/---
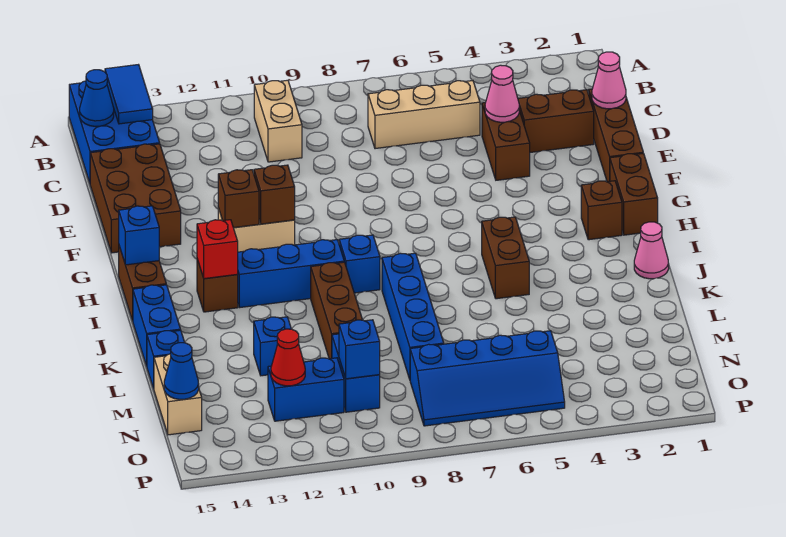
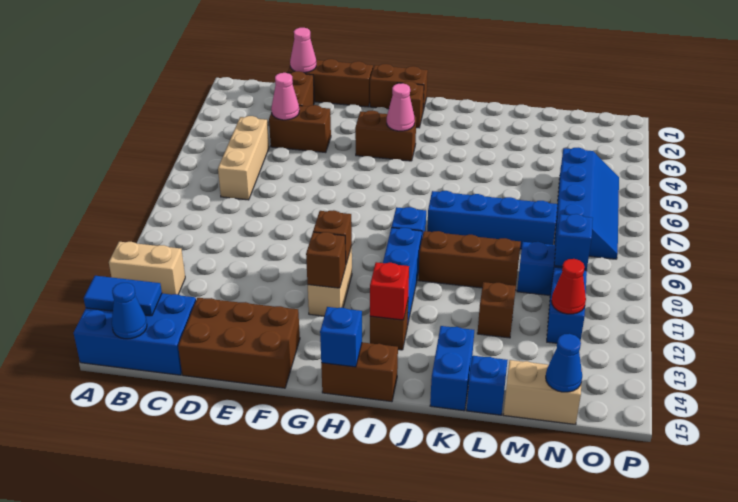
tan brick B10:C10 level 1 -> tan brick A12:B12 level 1
brown brick I5:J5 level 1 -> brown brick G4:H4 level 1
pink cone J1 level 1 -> pink cone H4 level 2
blue brick J15:K15 level 1 -> blue brick K14:K15 level 1
blue brick L12 level 1 -> brown brick L12 level 1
\---
Try it =>
Drop every picture, then write out the remaining entries above exactly as they appear.

Exercise response =>
tan brick B10:C10 level 1 -> tan brick A12:B12 level 1
brown brick I5:J5 level 1 -> brown brick G4:H4 level 1
pink cone J1 level 1 -> pink cone H4 level 2
blue brick J15:K15 level 1 -> blue brick K14:K15 level 1
blue brick L12 level 1 -> brown brick L12 level 1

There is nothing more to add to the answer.